ABOUT THIS EXERCISE:
Write out the listing below without alteration, omitting its pictures.

┌────────

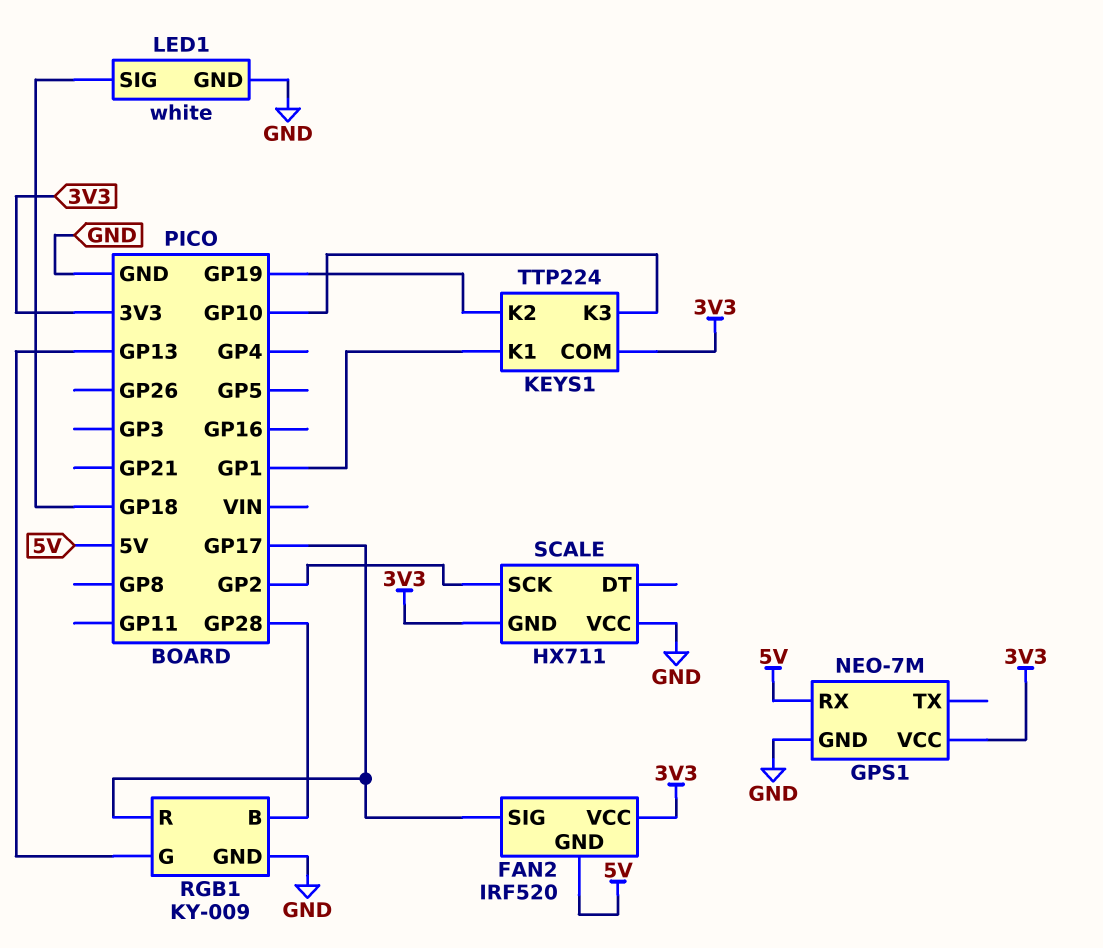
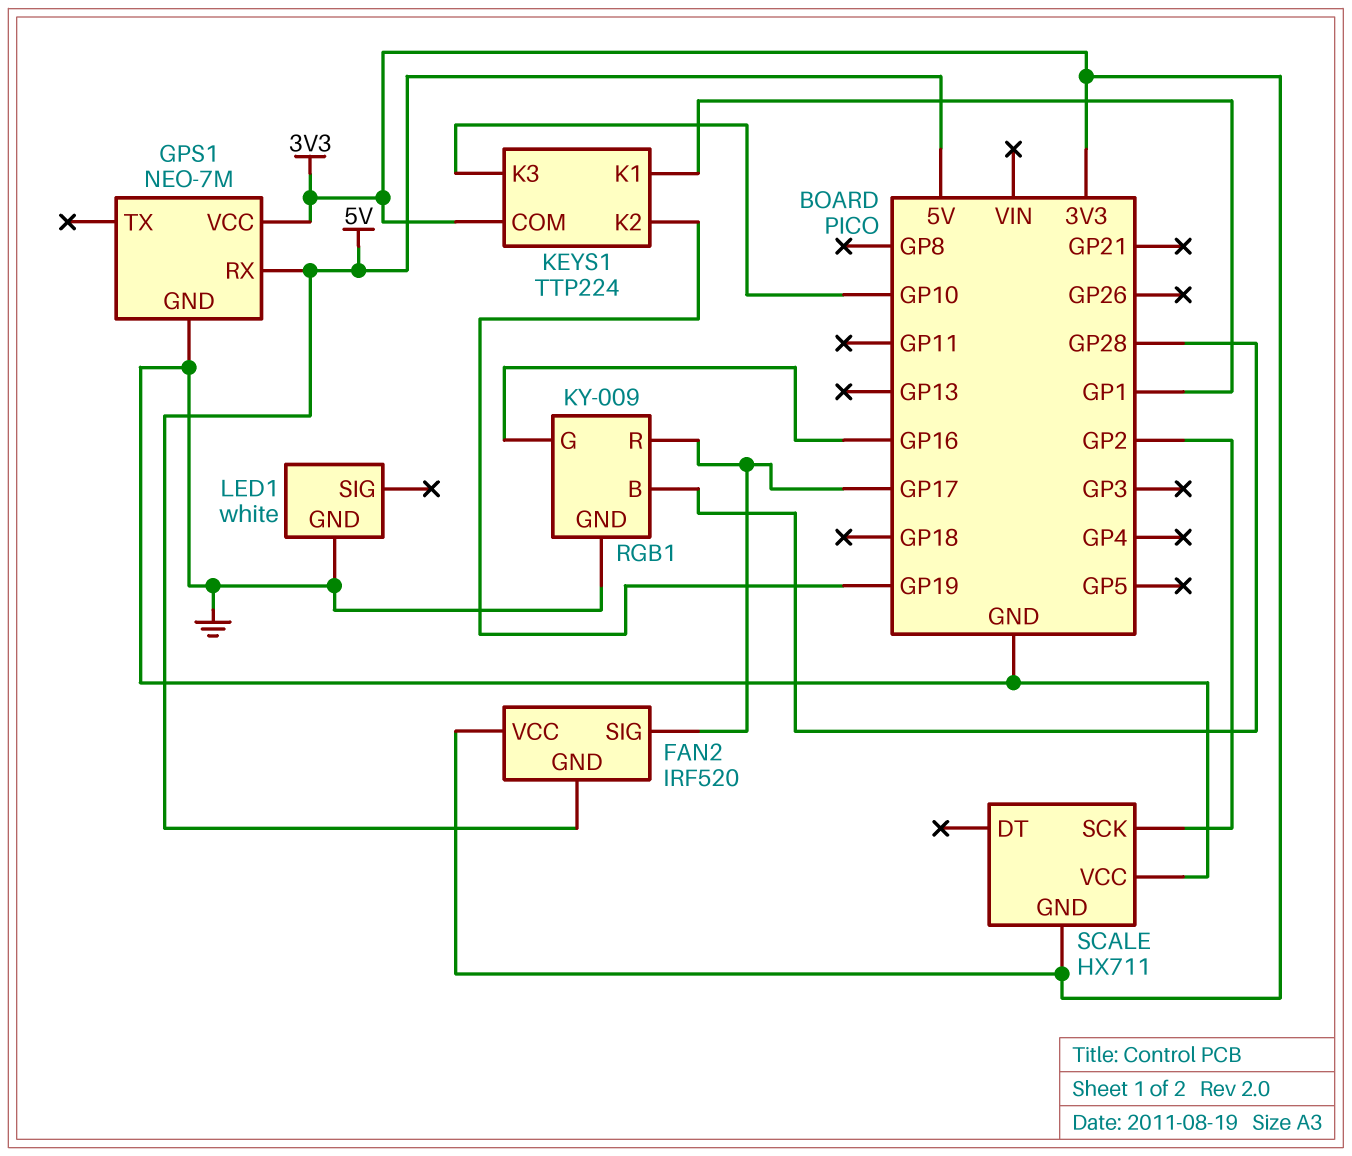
LED1 pin SIG: GP18 -> none
RGB1 pin G: GP13 -> GP16

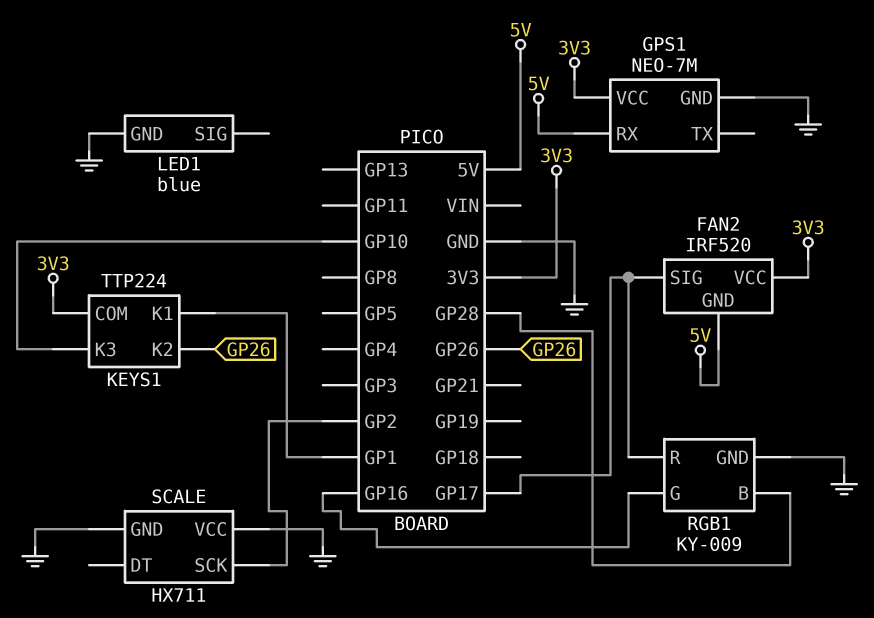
KEYS1 pin K2: GP19 -> GP26
LED1: white -> blue
SCALE pin GND: 3V3 -> GND

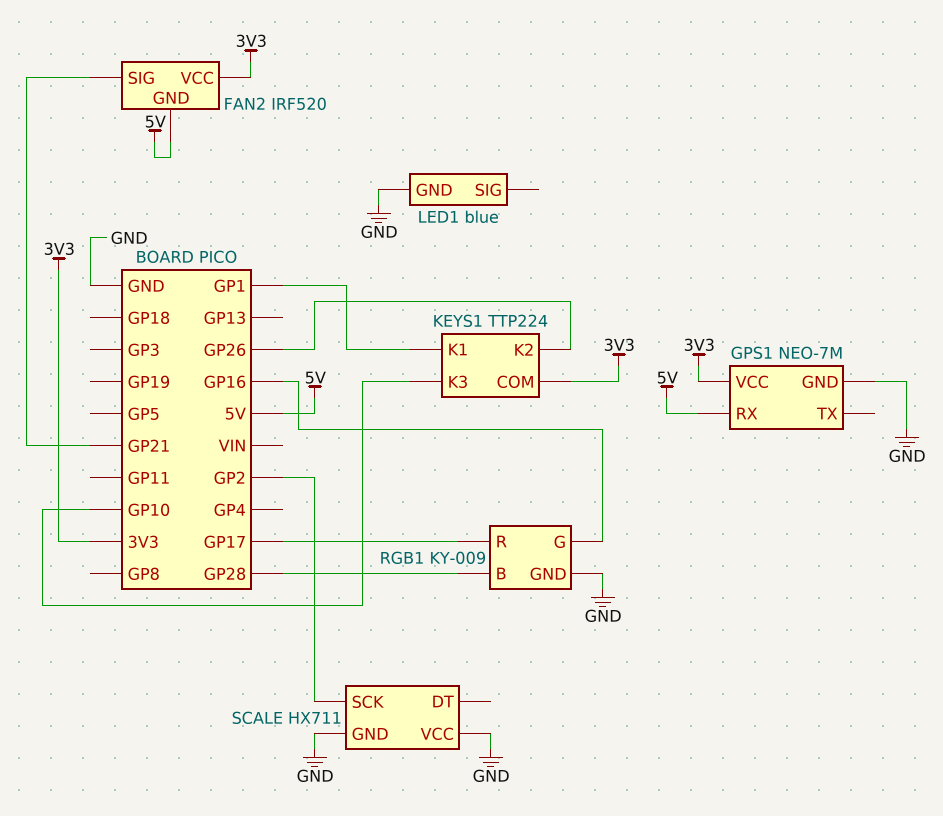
FAN2 pin SIG: GP17 -> GP21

└────────

RESPONSE TO THIS EXERCISE:
LED1 pin SIG: GP18 -> none
RGB1 pin G: GP13 -> GP16

KEYS1 pin K2: GP19 -> GP26
LED1: white -> blue
SCALE pin GND: 3V3 -> GND

FAN2 pin SIG: GP17 -> GP21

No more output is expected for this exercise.